» WHAT IS NEEDED: Pictures within the data are to be left out; everything else must be reproduced exactly.
--- INFORMATION SUPPLIED Enclosed Below ---
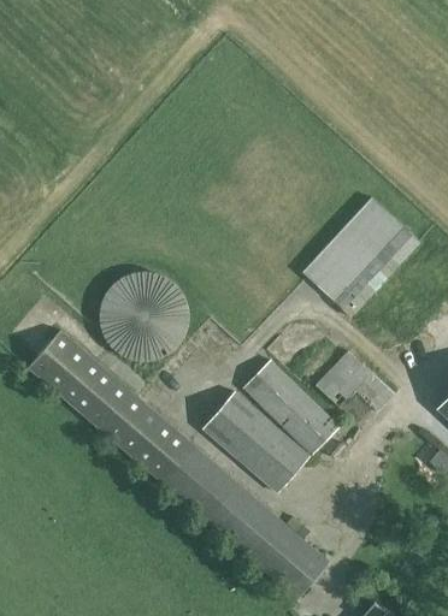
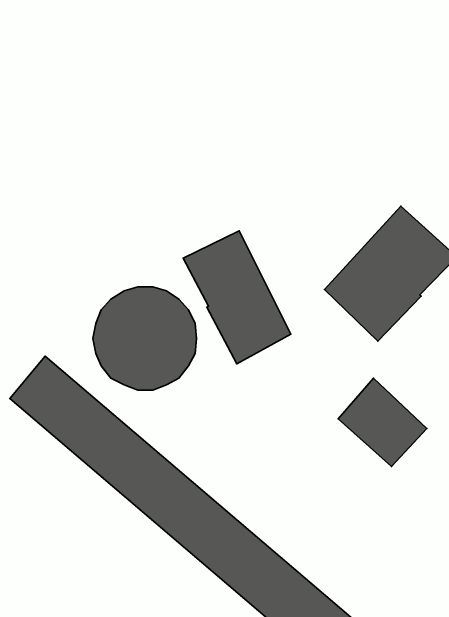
building: none -> [183,231,291,364]
building: [202,359,340,493] -> none

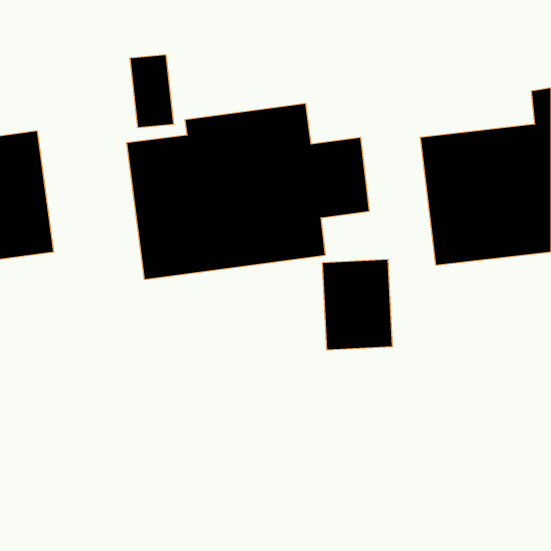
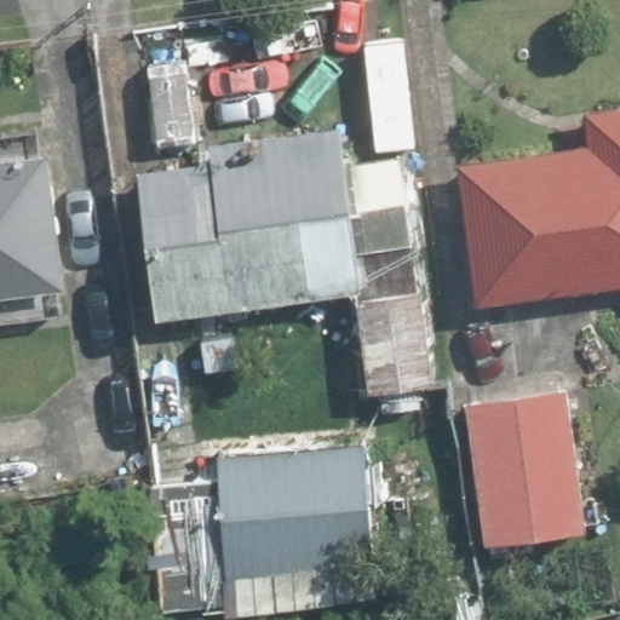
building: none -> [466,396,585,550]
building: none -> [186,457,364,607]

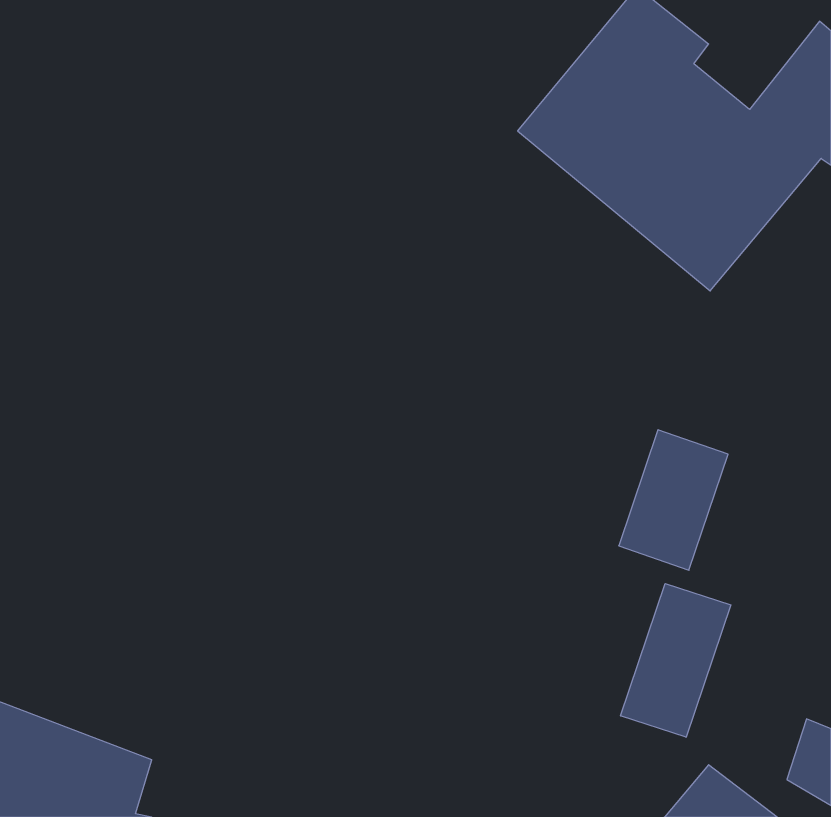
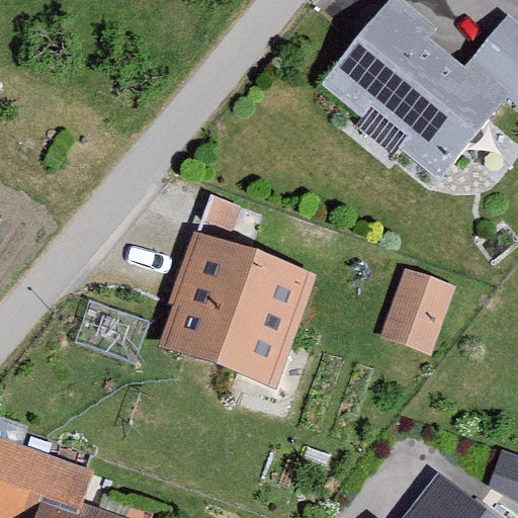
building: none -> [156,231,317,388]
building: [621,584,731,737] -> none

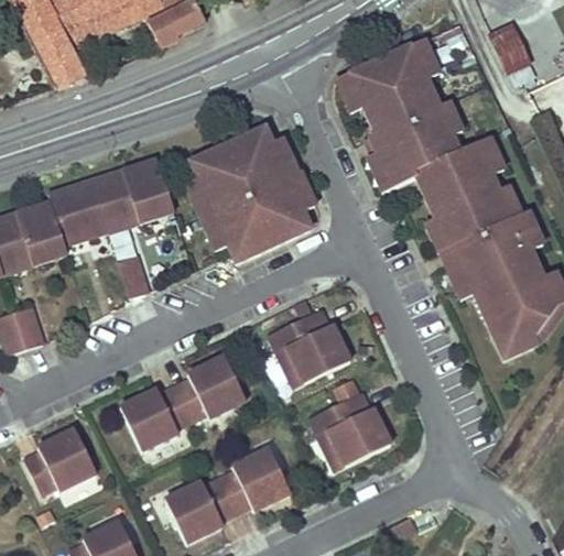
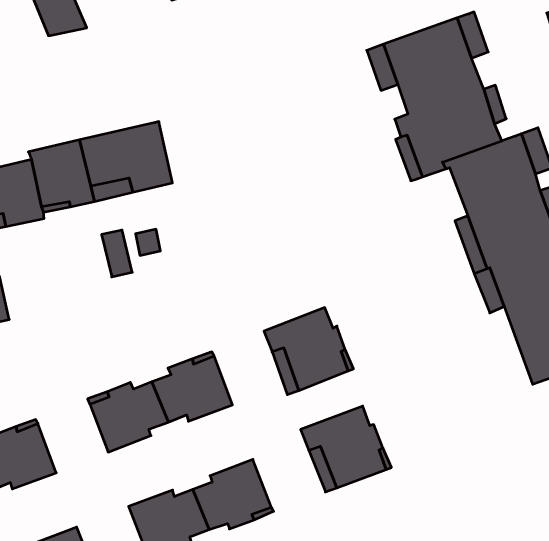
building: [188,127,308,262] -> none

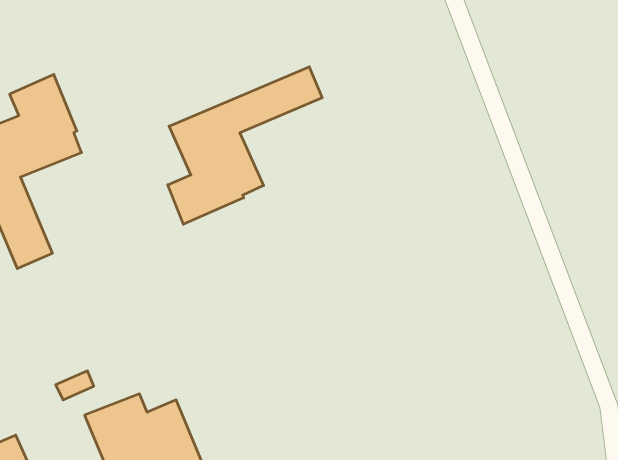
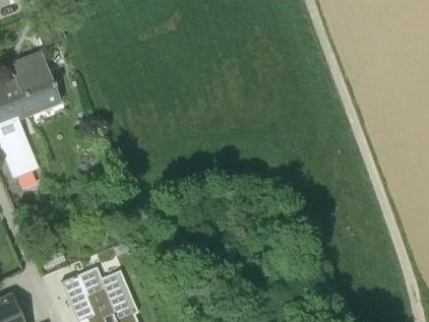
building: [168,67,322,224] -> none

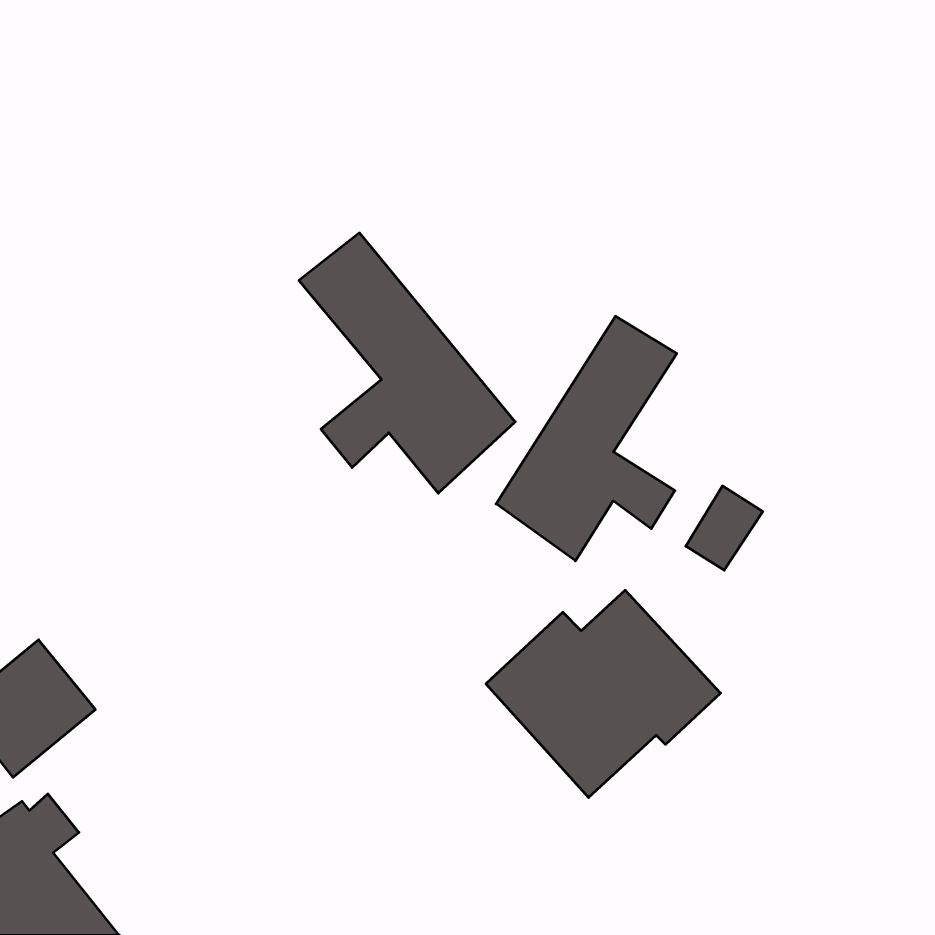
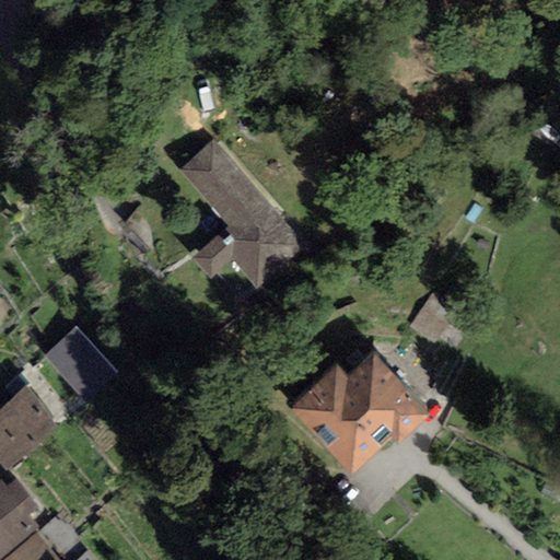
building: [496,316,677,561] -> none
building: none -> [43,330,110,401]

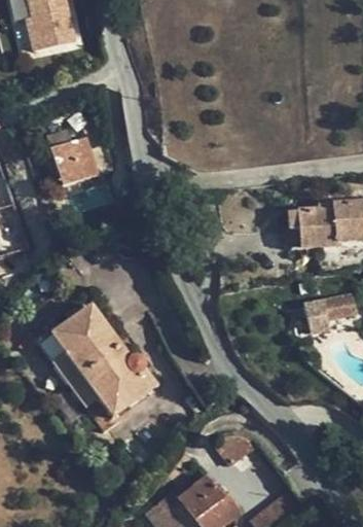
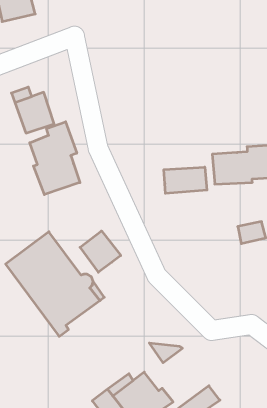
building: none -> [30,122,80,195]
building: none -> [164,167,207,193]
building: none -> [80,231,121,272]

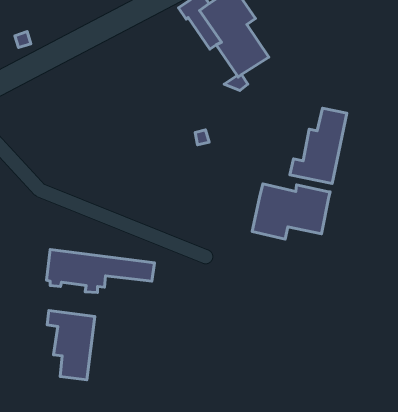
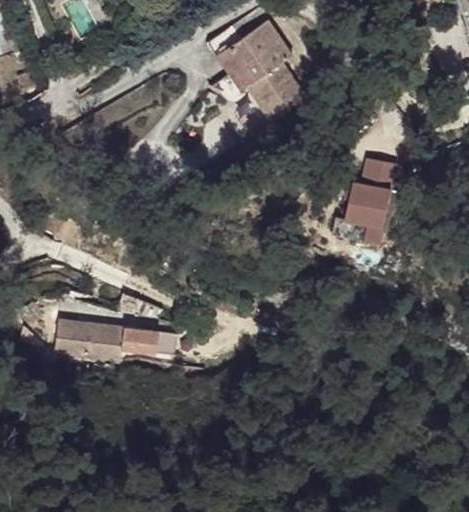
building: [252,184,330,239] -> none
building: [47,311,95,380] -> none

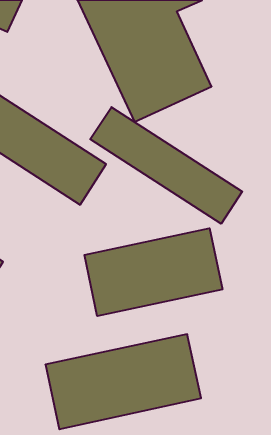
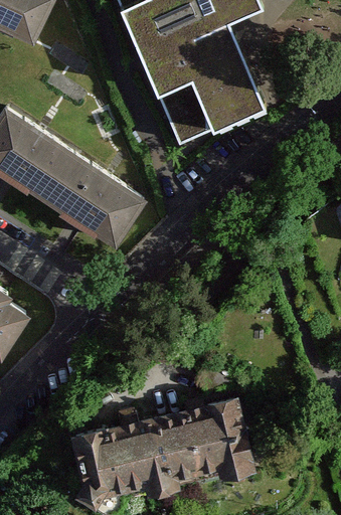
building: [90,107,242,224] -> none
building: [84,228,222,316] -> none

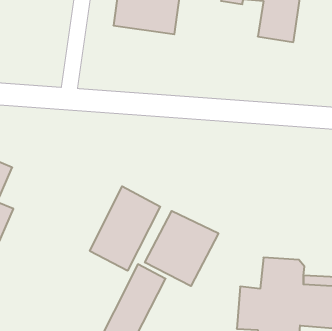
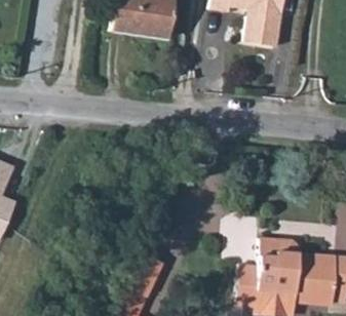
building: [90,186,160,271] -> none
building: [145,211,218,286] -> none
--- End of Enclosed INFORMATION SUPPLIED ---
» RESPONSE TO THE EXERCISE:
building: none -> [183,231,291,364]
building: [202,359,340,493] -> none

building: none -> [466,396,585,550]
building: none -> [186,457,364,607]

building: none -> [156,231,317,388]
building: [621,584,731,737] -> none

building: [188,127,308,262] -> none

building: [168,67,322,224] -> none

building: [496,316,677,561] -> none
building: none -> [43,330,110,401]

building: none -> [30,122,80,195]
building: none -> [164,167,207,193]
building: none -> [80,231,121,272]

building: [252,184,330,239] -> none
building: [47,311,95,380] -> none

building: [90,107,242,224] -> none
building: [84,228,222,316] -> none

building: [90,186,160,271] -> none
building: [145,211,218,286] -> none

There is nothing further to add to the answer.